[[ Input for this task, beginning ]]
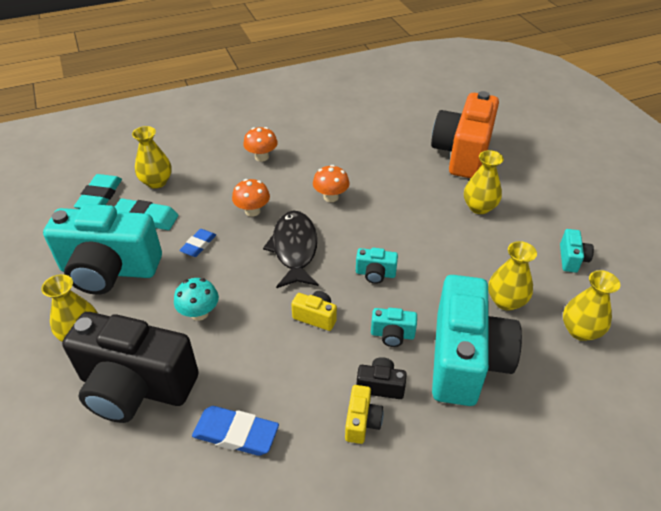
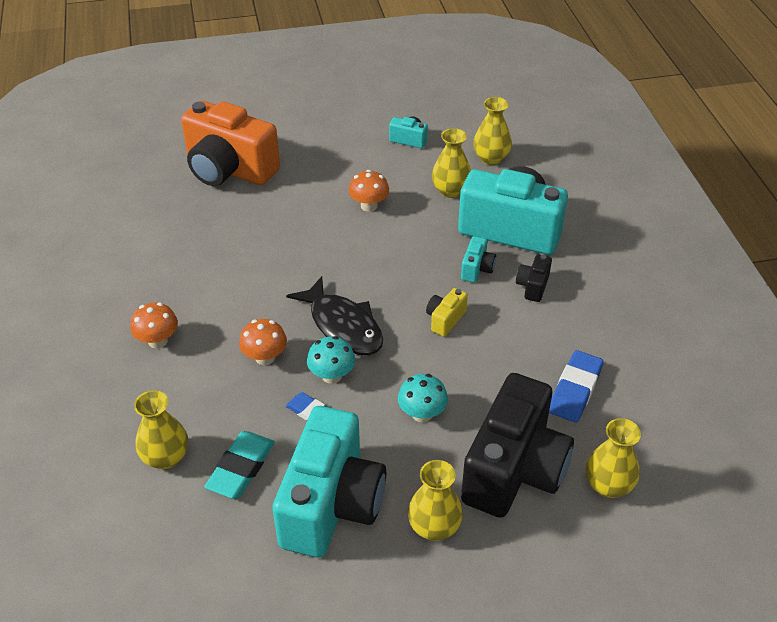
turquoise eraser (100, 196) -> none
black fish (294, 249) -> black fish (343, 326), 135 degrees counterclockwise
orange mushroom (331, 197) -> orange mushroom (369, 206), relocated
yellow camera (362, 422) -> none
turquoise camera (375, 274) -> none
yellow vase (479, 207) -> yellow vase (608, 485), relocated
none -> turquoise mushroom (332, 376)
[[ Input for this task, end ]]
▶ [Exercise instructions] Omit the pictures, then set down all the remaining data exactly as given.

▶ [Answer]
turquoise eraser (100, 196) -> none
black fish (294, 249) -> black fish (343, 326), 135 degrees counterclockwise
orange mushroom (331, 197) -> orange mushroom (369, 206), relocated
yellow camera (362, 422) -> none
turquoise camera (375, 274) -> none
yellow vase (479, 207) -> yellow vase (608, 485), relocated
none -> turquoise mushroom (332, 376)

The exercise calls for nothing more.